## Task item:
Output only the lines from the start of the entries through the line holding "(501, 381) = (283, 333): red". Each line must match the original exactly.

------------------------------

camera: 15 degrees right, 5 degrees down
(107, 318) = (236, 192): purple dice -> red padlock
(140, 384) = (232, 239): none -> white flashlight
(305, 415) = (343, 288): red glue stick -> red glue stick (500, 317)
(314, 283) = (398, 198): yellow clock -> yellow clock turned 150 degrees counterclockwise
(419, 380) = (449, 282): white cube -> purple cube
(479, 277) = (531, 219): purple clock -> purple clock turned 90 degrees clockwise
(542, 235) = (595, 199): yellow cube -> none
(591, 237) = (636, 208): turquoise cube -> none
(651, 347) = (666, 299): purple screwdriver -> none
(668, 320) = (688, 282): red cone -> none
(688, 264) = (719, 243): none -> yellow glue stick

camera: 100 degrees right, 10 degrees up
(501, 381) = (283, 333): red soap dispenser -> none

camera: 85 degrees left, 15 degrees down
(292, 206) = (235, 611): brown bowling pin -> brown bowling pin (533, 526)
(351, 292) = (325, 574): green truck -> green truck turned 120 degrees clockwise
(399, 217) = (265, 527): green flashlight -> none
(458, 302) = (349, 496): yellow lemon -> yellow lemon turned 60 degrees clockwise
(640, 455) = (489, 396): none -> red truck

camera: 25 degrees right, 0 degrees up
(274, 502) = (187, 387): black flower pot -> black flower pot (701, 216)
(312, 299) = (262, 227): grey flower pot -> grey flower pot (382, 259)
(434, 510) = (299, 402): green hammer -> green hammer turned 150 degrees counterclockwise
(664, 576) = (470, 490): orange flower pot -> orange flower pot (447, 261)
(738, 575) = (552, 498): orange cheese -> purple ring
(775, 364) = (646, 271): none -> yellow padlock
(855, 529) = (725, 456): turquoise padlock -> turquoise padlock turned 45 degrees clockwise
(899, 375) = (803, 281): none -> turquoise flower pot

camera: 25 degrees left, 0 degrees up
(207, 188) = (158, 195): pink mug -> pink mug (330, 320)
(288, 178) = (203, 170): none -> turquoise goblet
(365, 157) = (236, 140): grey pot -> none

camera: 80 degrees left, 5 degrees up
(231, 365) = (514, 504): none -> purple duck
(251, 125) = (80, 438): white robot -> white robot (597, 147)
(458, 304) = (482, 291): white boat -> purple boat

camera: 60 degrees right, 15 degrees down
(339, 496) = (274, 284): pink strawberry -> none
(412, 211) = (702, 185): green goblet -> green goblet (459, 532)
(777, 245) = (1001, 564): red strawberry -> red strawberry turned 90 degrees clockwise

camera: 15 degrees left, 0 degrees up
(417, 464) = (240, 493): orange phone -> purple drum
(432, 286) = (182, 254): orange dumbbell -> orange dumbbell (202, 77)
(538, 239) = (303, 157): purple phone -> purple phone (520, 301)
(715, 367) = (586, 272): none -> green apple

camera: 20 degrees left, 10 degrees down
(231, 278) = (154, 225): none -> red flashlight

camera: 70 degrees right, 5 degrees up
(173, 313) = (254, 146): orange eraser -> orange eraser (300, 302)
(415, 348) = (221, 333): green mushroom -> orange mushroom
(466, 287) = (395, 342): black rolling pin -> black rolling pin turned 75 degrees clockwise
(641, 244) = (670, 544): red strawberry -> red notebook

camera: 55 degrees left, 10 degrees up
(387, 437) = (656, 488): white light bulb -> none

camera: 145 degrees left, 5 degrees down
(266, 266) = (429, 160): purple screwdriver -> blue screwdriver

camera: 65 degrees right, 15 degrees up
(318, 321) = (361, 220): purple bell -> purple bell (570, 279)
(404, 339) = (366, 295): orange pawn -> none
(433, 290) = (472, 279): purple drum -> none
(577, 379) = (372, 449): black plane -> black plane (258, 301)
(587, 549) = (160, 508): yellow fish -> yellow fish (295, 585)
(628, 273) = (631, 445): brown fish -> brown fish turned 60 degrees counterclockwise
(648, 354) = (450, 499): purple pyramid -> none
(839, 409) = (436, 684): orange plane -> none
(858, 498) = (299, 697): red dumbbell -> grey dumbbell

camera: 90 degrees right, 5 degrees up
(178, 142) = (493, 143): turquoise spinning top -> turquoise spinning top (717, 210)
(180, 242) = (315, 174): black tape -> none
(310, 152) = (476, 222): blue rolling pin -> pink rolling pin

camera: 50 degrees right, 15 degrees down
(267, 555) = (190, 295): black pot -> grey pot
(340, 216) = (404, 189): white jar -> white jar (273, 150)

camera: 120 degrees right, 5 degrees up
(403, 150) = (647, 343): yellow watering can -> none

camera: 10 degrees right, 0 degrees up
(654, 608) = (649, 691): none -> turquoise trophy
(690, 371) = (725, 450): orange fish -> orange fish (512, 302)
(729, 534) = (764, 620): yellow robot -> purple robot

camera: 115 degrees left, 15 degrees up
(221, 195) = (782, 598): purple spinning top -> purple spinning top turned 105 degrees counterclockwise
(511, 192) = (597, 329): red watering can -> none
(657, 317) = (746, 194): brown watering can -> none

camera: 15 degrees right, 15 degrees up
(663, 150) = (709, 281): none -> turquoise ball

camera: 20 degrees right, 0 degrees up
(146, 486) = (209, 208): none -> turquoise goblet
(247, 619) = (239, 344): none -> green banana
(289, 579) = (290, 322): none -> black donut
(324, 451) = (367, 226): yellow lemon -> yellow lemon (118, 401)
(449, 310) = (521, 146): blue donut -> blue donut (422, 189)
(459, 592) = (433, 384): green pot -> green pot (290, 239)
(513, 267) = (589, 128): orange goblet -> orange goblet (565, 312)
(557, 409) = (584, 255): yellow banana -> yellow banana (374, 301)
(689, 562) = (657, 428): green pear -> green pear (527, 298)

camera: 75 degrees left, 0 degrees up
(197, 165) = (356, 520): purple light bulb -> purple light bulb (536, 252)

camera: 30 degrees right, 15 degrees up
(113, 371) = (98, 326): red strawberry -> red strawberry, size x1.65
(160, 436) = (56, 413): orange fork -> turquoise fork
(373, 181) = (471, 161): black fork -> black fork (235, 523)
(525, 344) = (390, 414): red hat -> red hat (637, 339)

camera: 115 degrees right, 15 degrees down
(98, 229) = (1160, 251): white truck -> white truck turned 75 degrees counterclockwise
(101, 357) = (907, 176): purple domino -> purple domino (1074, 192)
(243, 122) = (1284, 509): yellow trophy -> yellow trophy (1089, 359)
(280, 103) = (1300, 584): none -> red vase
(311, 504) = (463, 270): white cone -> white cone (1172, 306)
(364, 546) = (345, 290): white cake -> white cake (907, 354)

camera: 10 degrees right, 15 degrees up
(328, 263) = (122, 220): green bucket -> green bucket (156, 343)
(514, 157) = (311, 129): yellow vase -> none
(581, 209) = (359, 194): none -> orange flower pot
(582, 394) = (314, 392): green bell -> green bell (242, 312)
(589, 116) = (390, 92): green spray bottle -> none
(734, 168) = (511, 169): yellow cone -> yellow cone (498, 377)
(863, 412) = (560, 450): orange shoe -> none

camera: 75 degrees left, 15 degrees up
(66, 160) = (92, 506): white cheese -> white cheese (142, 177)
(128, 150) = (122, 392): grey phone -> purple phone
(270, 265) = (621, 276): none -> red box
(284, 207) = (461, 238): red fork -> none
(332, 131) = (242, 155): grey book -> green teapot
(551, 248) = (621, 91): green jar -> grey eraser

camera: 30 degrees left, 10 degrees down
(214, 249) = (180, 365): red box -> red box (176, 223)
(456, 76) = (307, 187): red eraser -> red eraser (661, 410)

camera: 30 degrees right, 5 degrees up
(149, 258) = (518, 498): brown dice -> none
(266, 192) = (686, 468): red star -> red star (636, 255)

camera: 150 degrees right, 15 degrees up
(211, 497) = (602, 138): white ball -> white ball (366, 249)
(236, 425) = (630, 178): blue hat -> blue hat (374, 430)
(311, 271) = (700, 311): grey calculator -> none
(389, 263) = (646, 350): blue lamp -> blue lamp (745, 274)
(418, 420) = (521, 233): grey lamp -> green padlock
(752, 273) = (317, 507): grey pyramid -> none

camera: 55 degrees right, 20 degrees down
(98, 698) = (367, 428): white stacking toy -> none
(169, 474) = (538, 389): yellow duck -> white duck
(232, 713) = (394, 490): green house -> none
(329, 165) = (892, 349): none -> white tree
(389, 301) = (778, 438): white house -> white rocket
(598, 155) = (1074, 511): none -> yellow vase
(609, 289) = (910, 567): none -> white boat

------------------------------

## Output below:
camera: 15 degrees right, 5 degrees down
(107, 318) = (236, 192): purple dice -> red padlock
(140, 384) = (232, 239): none -> white flashlight
(305, 415) = (343, 288): red glue stick -> red glue stick (500, 317)
(314, 283) = (398, 198): yellow clock -> yellow clock turned 150 degrees counterclockwise
(419, 380) = (449, 282): white cube -> purple cube
(479, 277) = (531, 219): purple clock -> purple clock turned 90 degrees clockwise
(542, 235) = (595, 199): yellow cube -> none
(591, 237) = (636, 208): turquoise cube -> none
(651, 347) = (666, 299): purple screwdriver -> none
(668, 320) = (688, 282): red cone -> none
(688, 264) = (719, 243): none -> yellow glue stick

camera: 100 degrees right, 10 degrees up
(501, 381) = (283, 333): red soap dispenser -> none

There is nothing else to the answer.